▶ [TASK ITEM] Each record that follows should be duplicated exactly, except for its pictures.

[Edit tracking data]
+++++

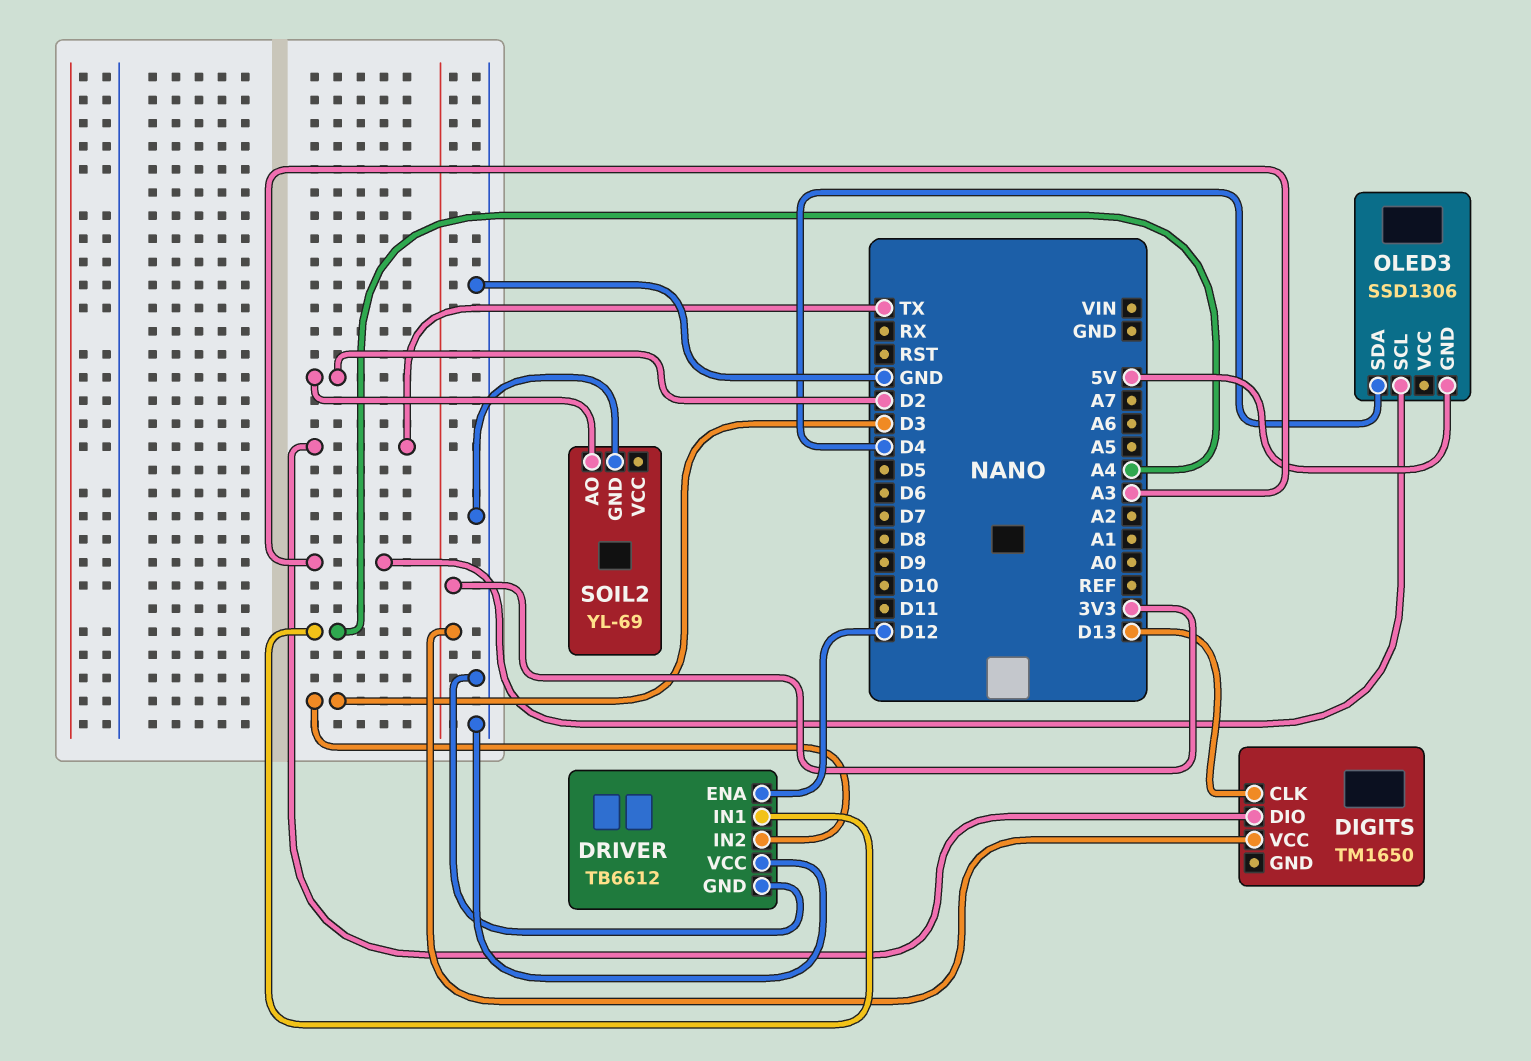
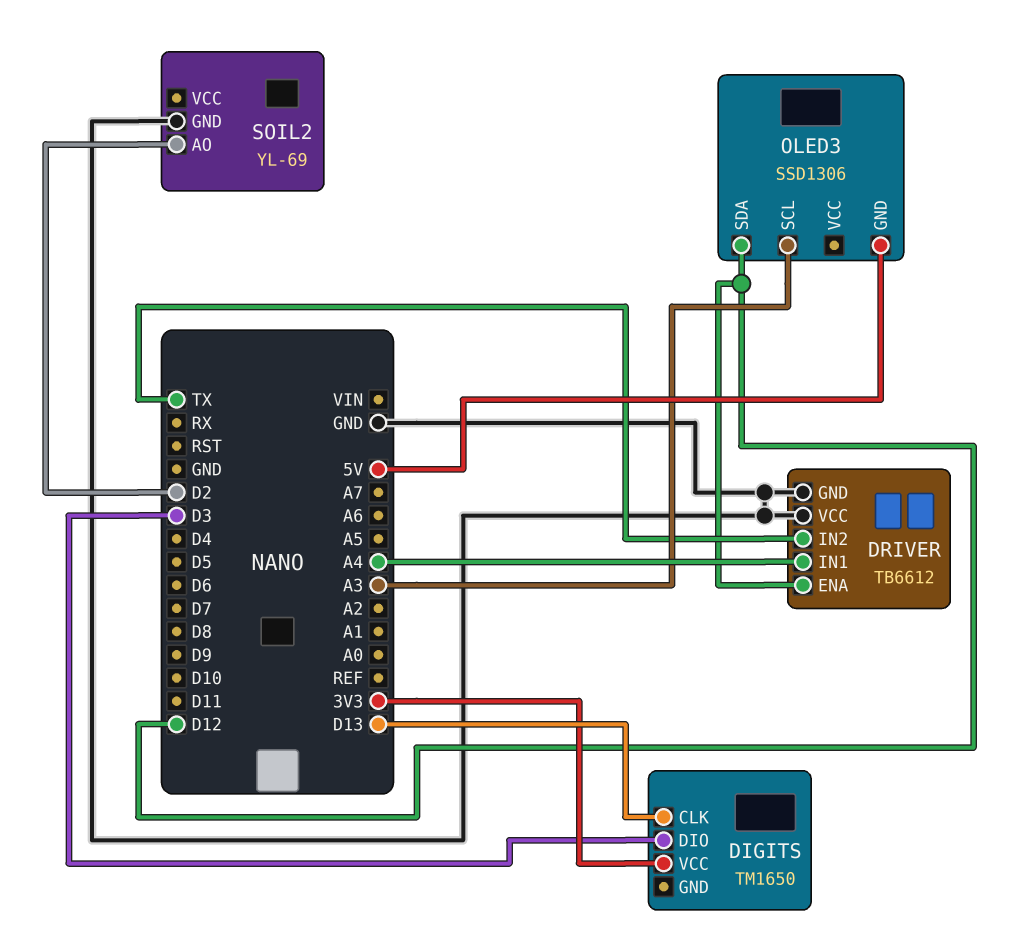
DIGITS pin DIO: TX -> D3
DRIVER pin IN2: D3 -> TX
OLED3 pin SDA: D4 -> D12

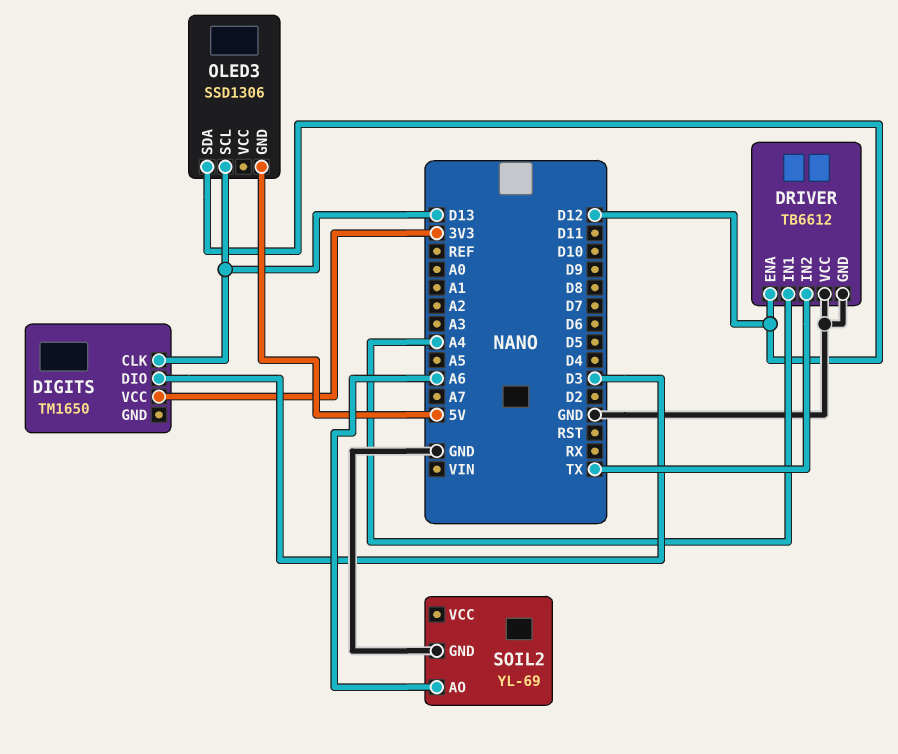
OLED3 pin SCL: A3 -> D13
SOIL2 pin AO: D2 -> A6

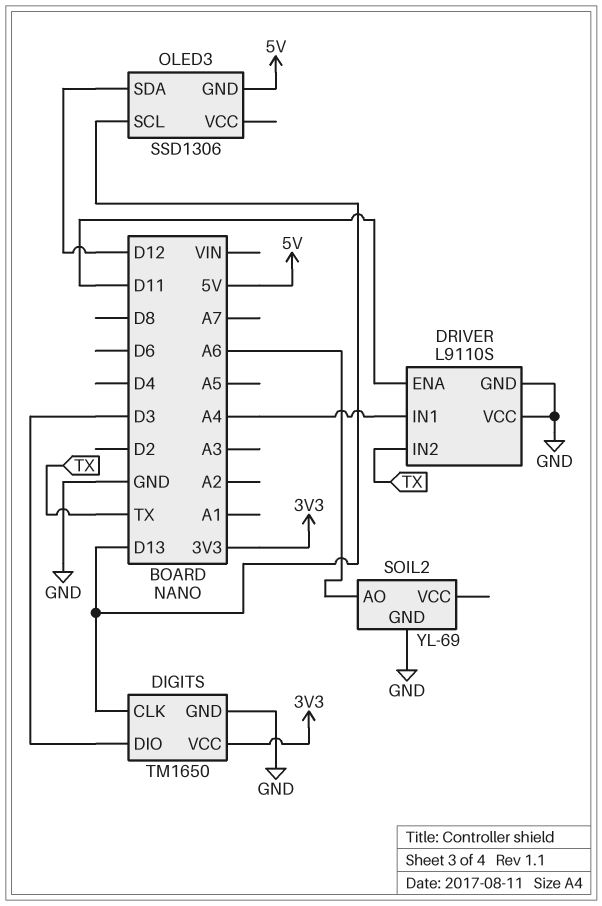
DIGITS pin GND: none -> GND
DRIVER: TB6612 -> L9110S
DRIVER pin ENA: D12 -> D11

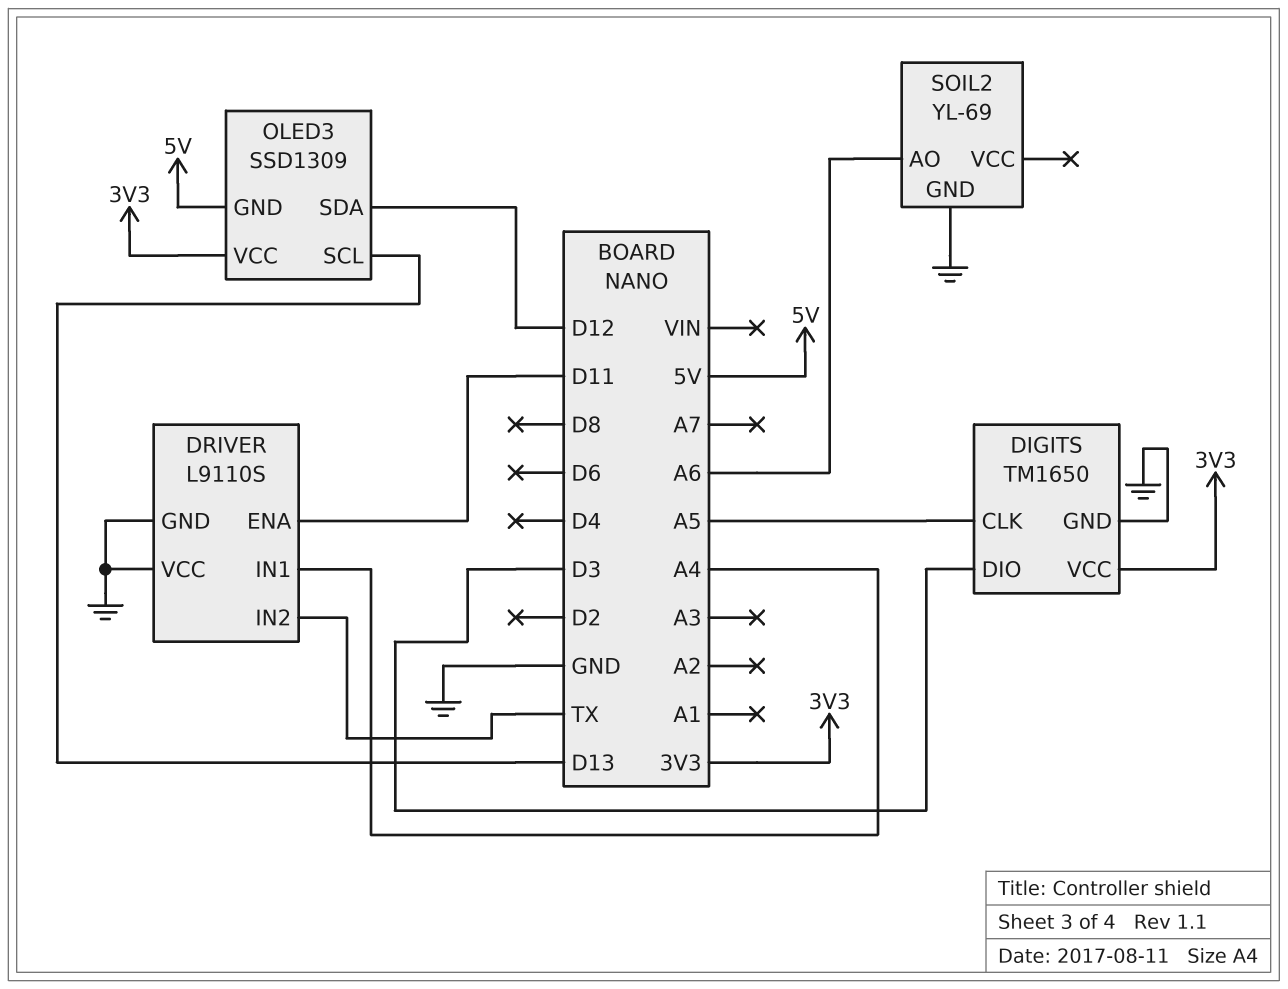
DIGITS pin CLK: D13 -> A5
OLED3: SSD1306 -> SSD1309
OLED3 pin VCC: none -> 3V3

+++++

▶ [WRITTEN RESPONSE]
DIGITS pin DIO: TX -> D3
DRIVER pin IN2: D3 -> TX
OLED3 pin SDA: D4 -> D12

OLED3 pin SCL: A3 -> D13
SOIL2 pin AO: D2 -> A6

DIGITS pin GND: none -> GND
DRIVER: TB6612 -> L9110S
DRIVER pin ENA: D12 -> D11

DIGITS pin CLK: D13 -> A5
OLED3: SSD1306 -> SSD1309
OLED3 pin VCC: none -> 3V3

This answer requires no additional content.